[Excerpts from a dataset]
####

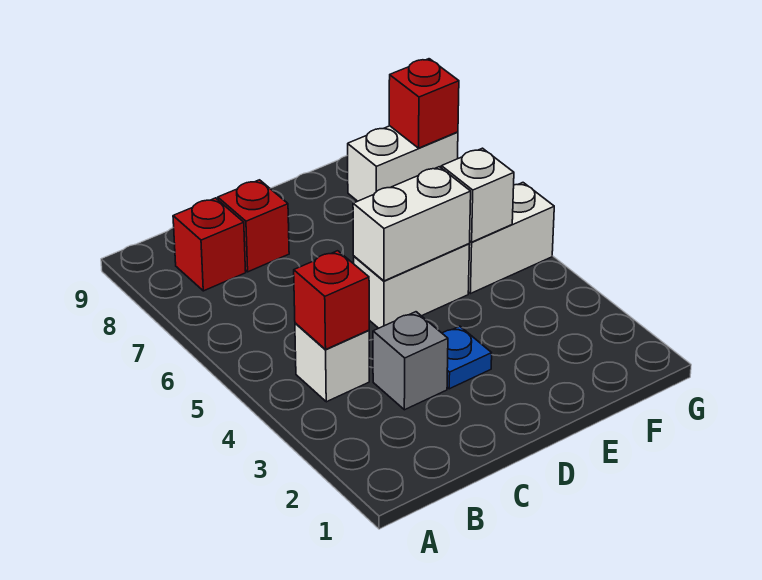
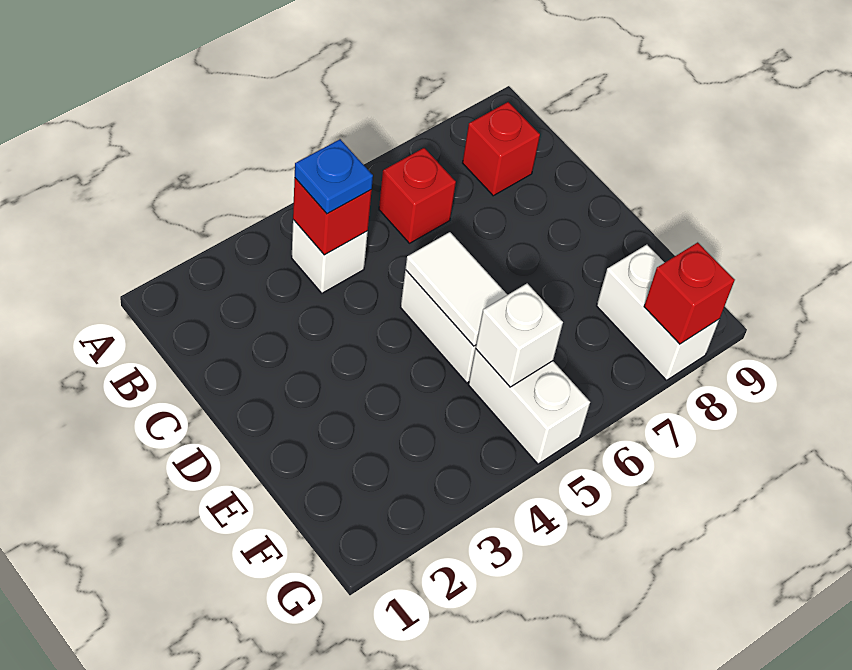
grey brick C3 level 1 -> none
red brick C8 level 1 -> red brick B6 level 1
blue plate D3 level 1 -> blue plate B4 level 3
white brick D5:E5 level 2 -> white tile D5:E5 level 2

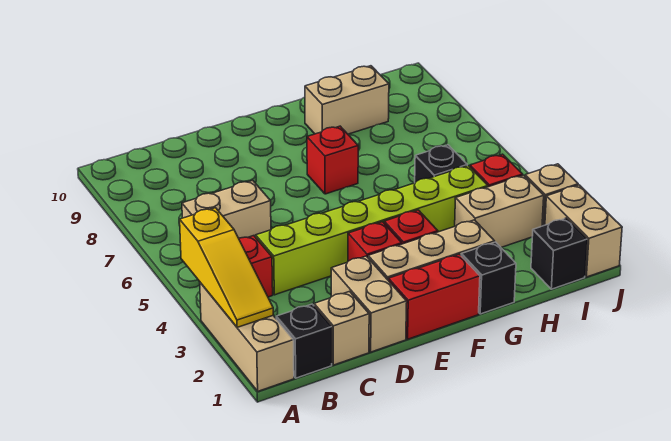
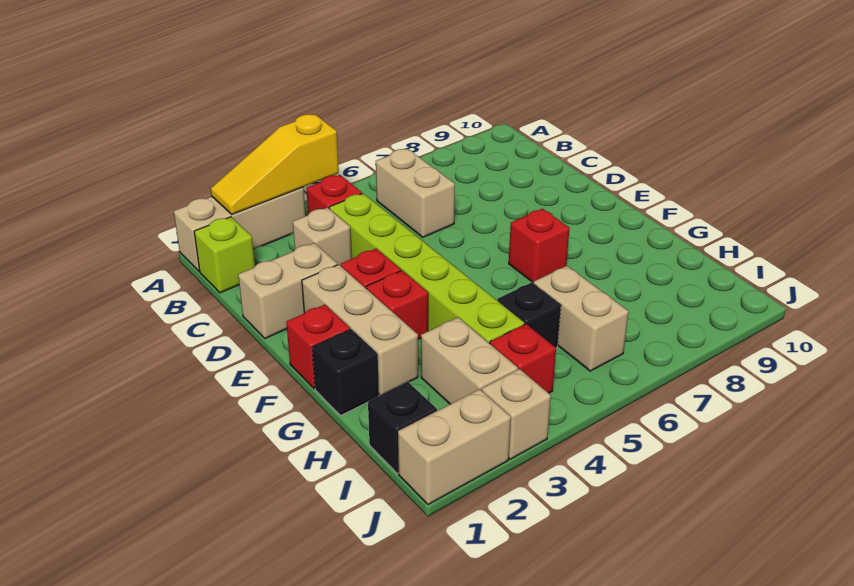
black brick B1 level 1 -> lime brick B1 level 1
tan brick C1 level 1 -> tan brick C3 level 1
red brick E1:F1 level 1 -> red brick F1 level 1
tan brick G9:H9 level 1 -> tan brick H6:I6 level 1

####

Copy out each line of the records where the word "brick" appears.

> **SOLUTION BELOW**:
grey brick C3 level 1 -> none
red brick C8 level 1 -> red brick B6 level 1
white brick D5:E5 level 2 -> white tile D5:E5 level 2
black brick B1 level 1 -> lime brick B1 level 1
tan brick C1 level 1 -> tan brick C3 level 1
red brick E1:F1 level 1 -> red brick F1 level 1
tan brick G9:H9 level 1 -> tan brick H6:I6 level 1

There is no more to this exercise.